(Material to process begins)
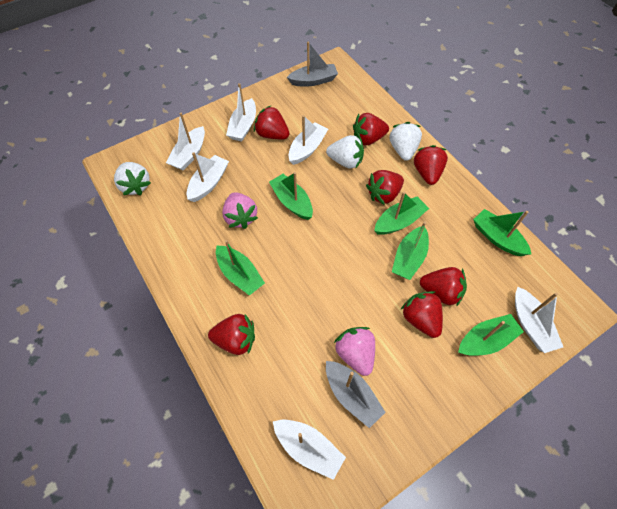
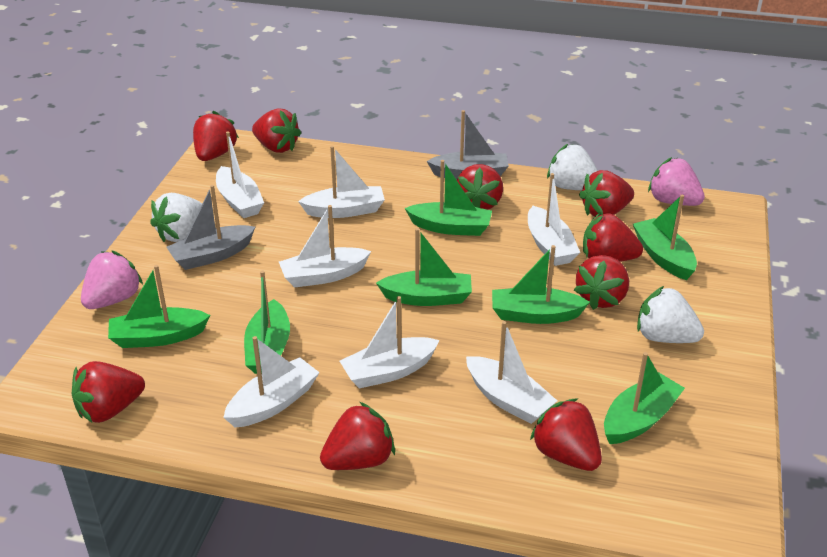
green boat: 6 -> 7
red strawberry: 7 -> 9
white boat: 6 -> 7

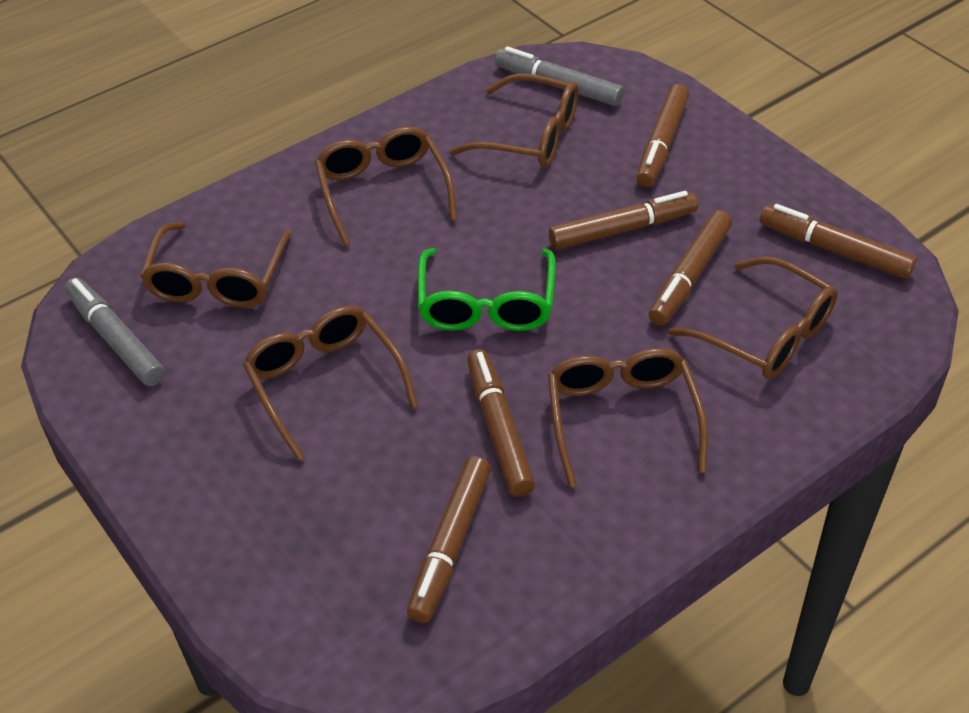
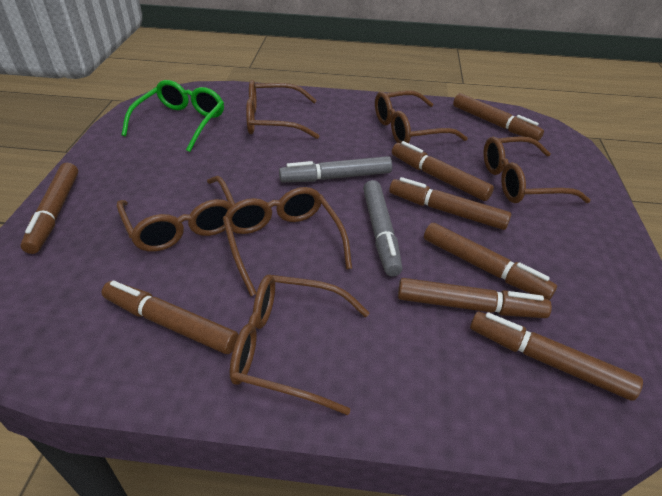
brown marker: 6 -> 8

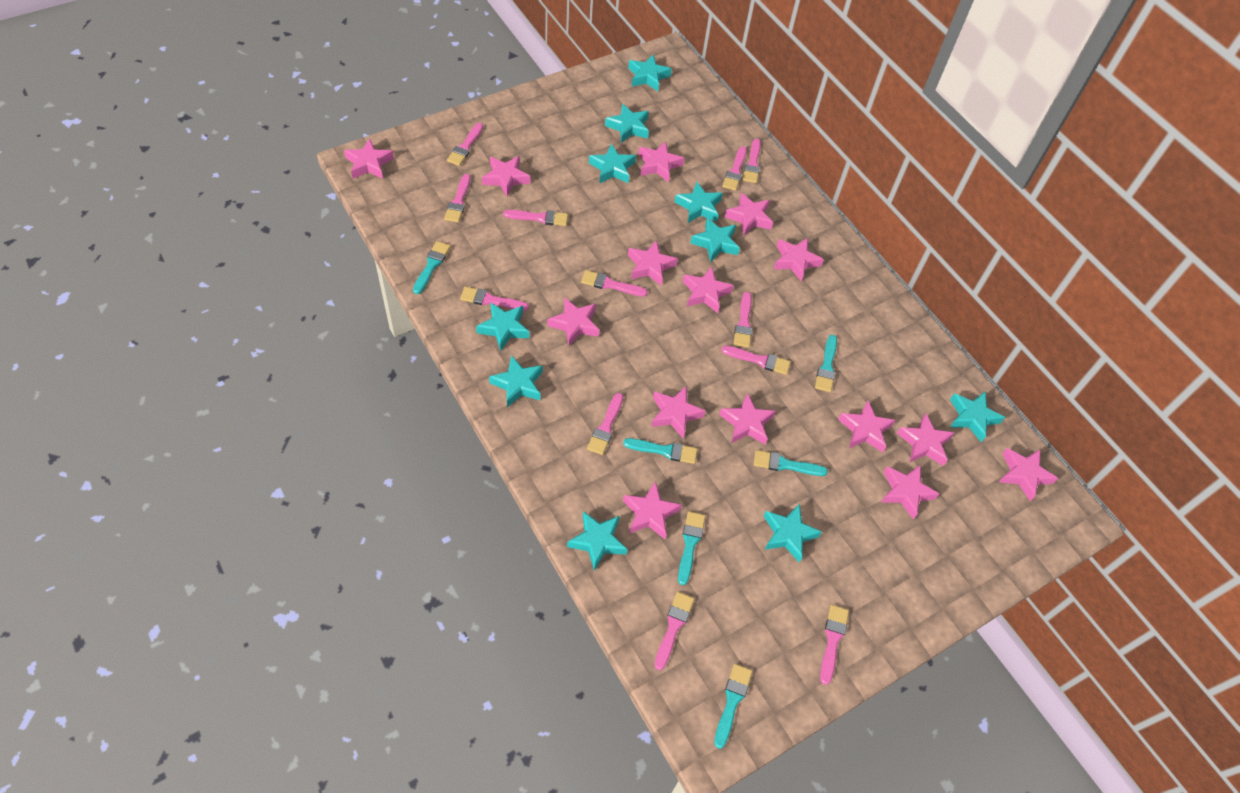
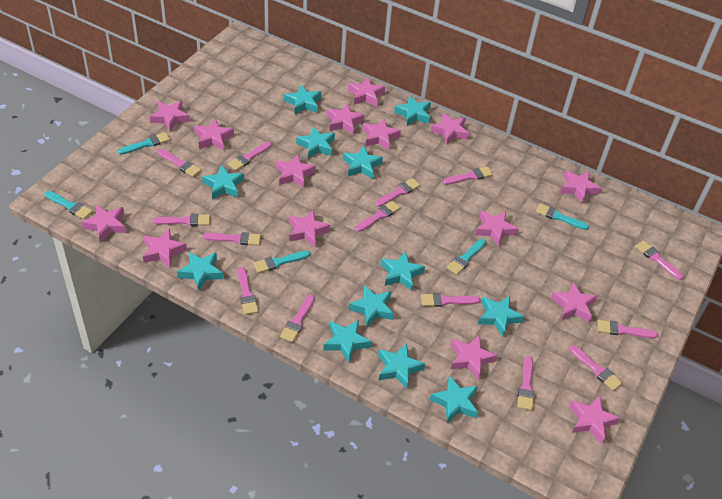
pink brush: 12 -> 14
turquoise brush: 6 -> 5
turquoise star: 10 -> 12

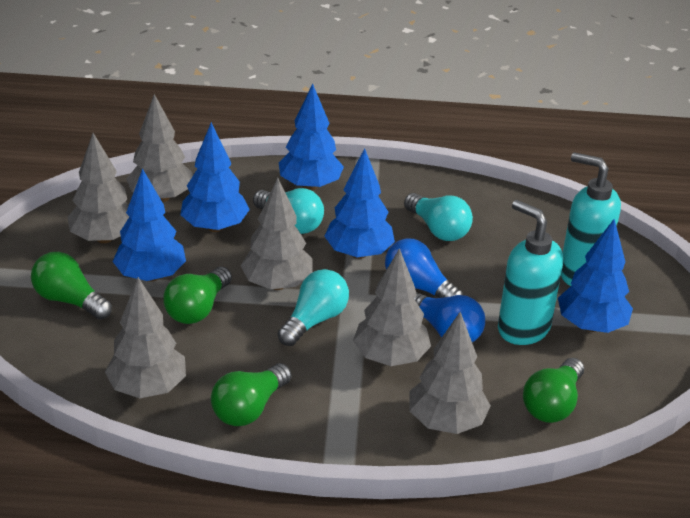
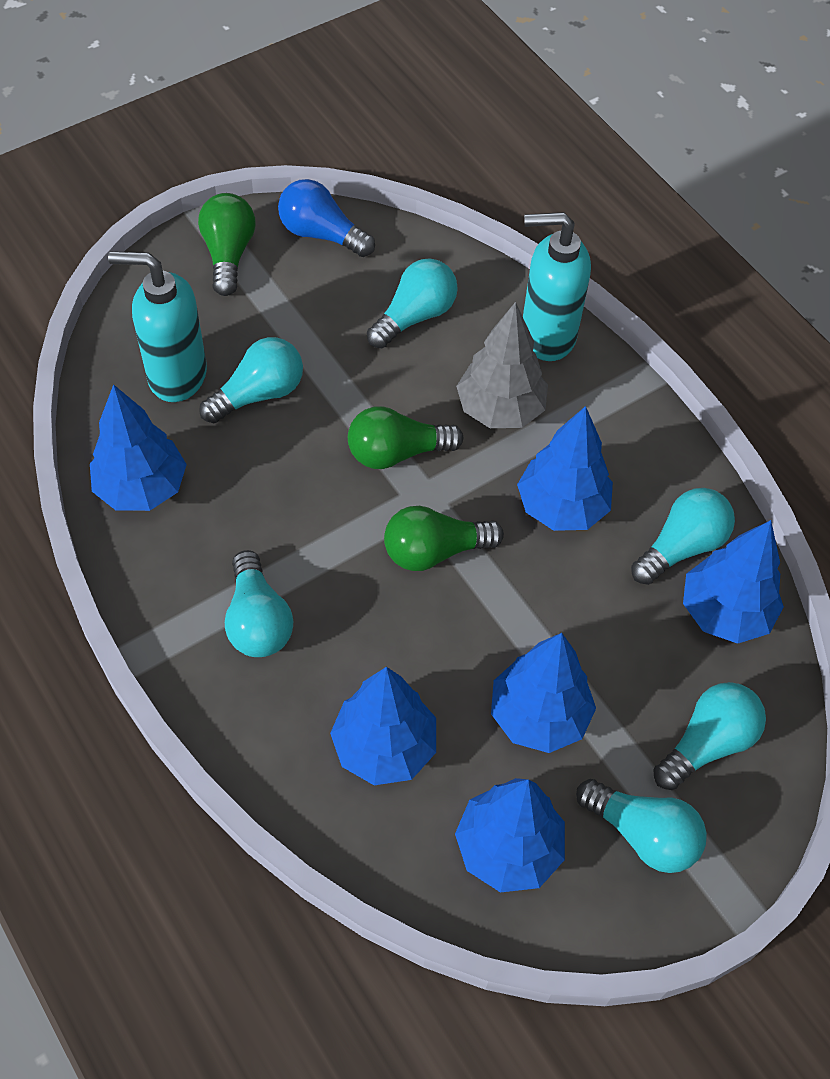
blue light bulb: 2 -> 1
blue tree: 5 -> 6
green light bulb: 4 -> 3
grey tree: 6 -> 1
turquoise light bulb: 3 -> 6

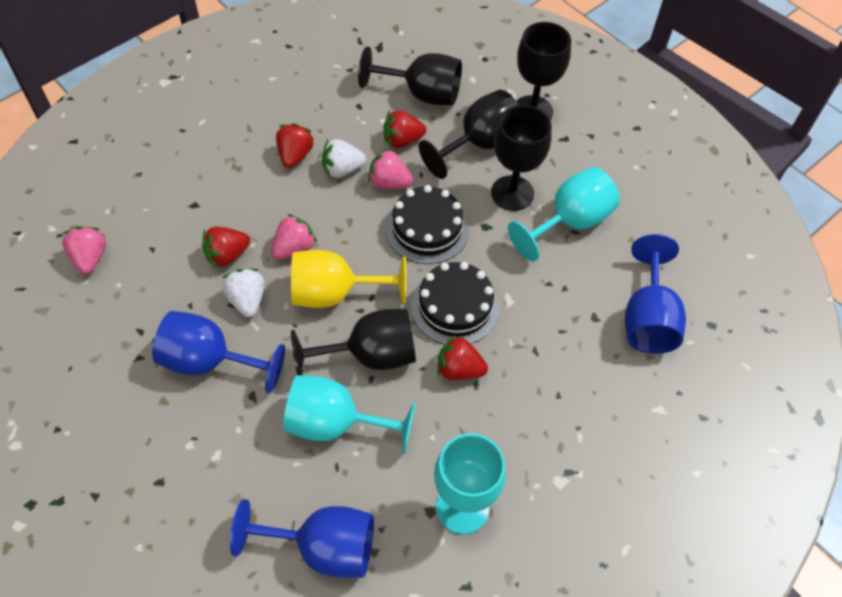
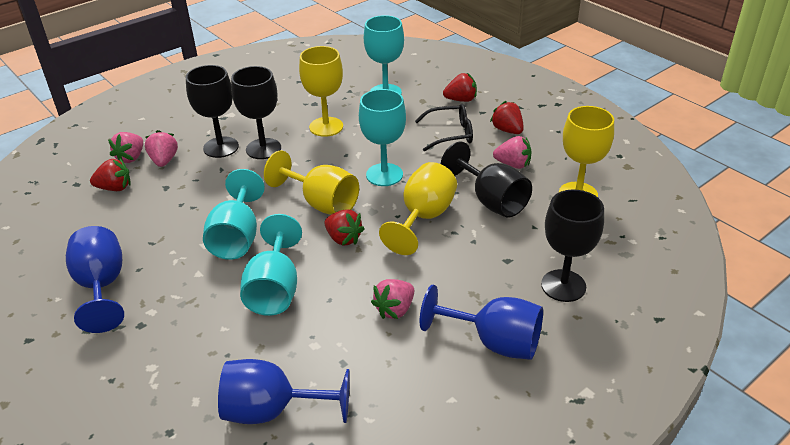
black cake: 2 -> 0
black glasses: 0 -> 1
black goblet: 5 -> 4
pink strawberry: 3 -> 4
turquoise goblet: 3 -> 4
white strawberry: 2 -> 0
yellow goblet: 1 -> 4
(Material to process ends)
▶ _What you should do_: In the listing above, find each line containing "bulb" and copy it.

▶ _Solution_:
blue light bulb: 2 -> 1
green light bulb: 4 -> 3
turquoise light bulb: 3 -> 6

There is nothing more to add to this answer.